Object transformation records

# # # #

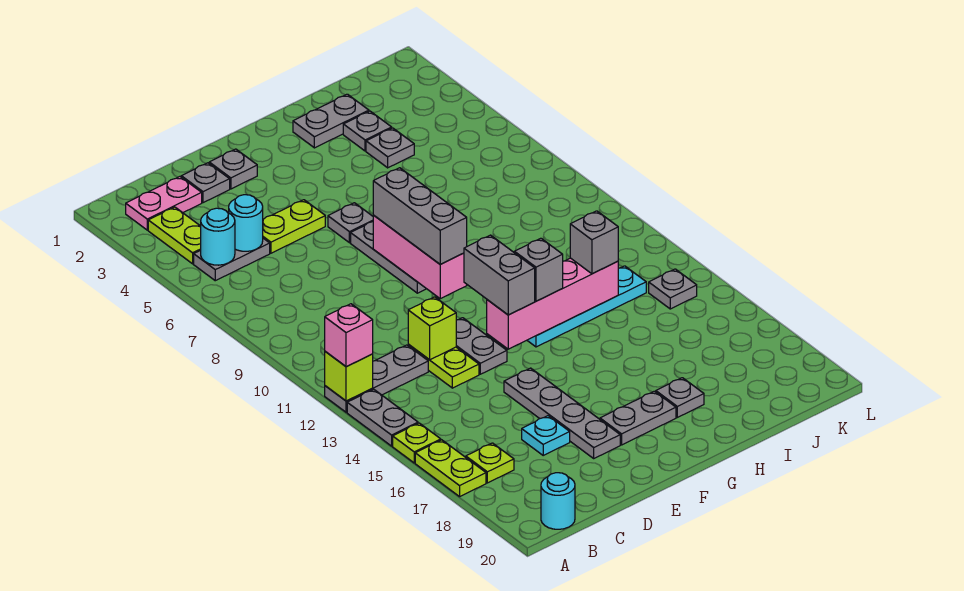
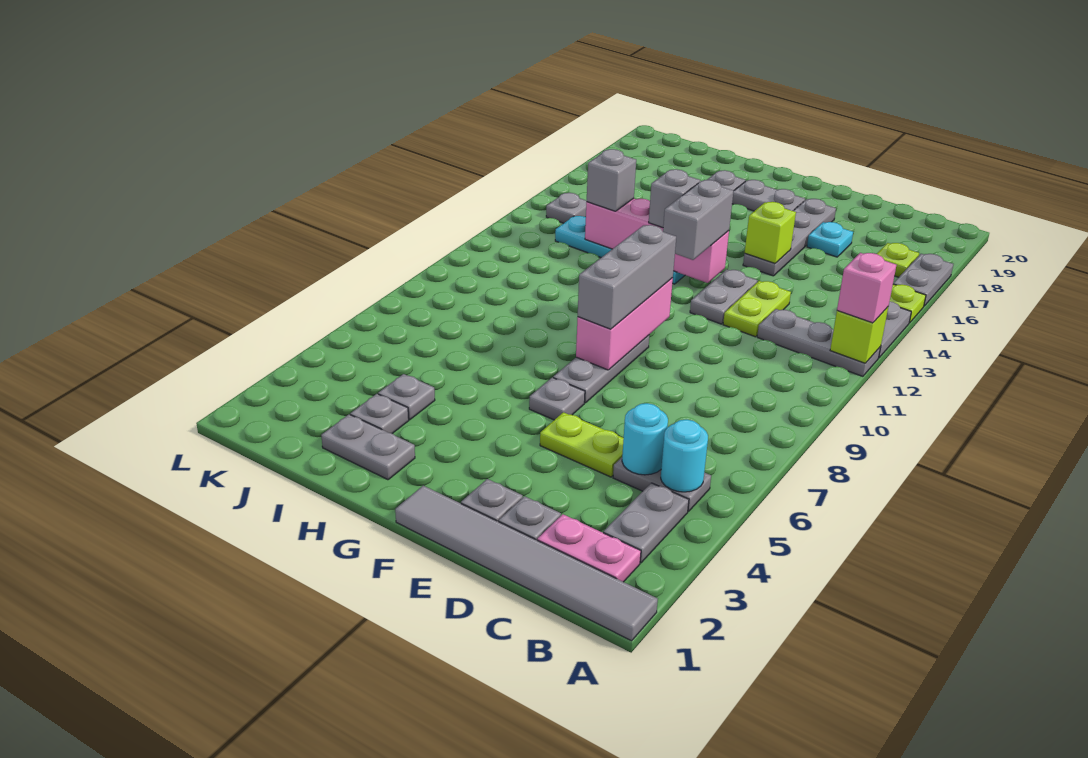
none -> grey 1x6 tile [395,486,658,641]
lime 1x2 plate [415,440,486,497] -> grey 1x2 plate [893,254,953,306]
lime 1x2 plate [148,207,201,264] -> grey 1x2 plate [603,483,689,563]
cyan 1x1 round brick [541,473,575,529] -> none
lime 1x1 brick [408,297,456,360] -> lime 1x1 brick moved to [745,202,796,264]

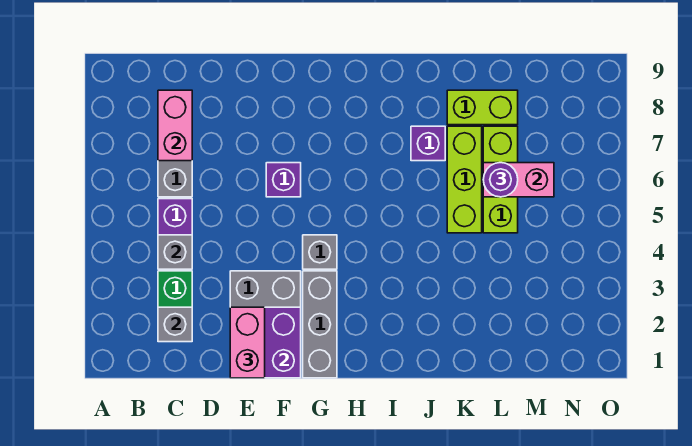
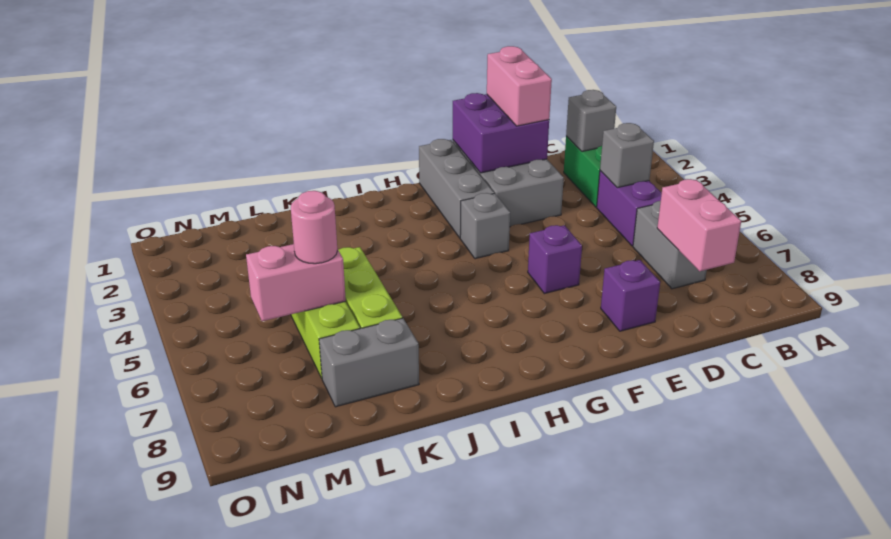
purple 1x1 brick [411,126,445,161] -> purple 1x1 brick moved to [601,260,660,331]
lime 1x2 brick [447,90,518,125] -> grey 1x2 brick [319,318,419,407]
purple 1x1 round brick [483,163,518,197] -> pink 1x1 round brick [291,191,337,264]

# # # #

### Assignment
Exactly how many lines of the records include "none"? Provide the number by itself.

### Task result
2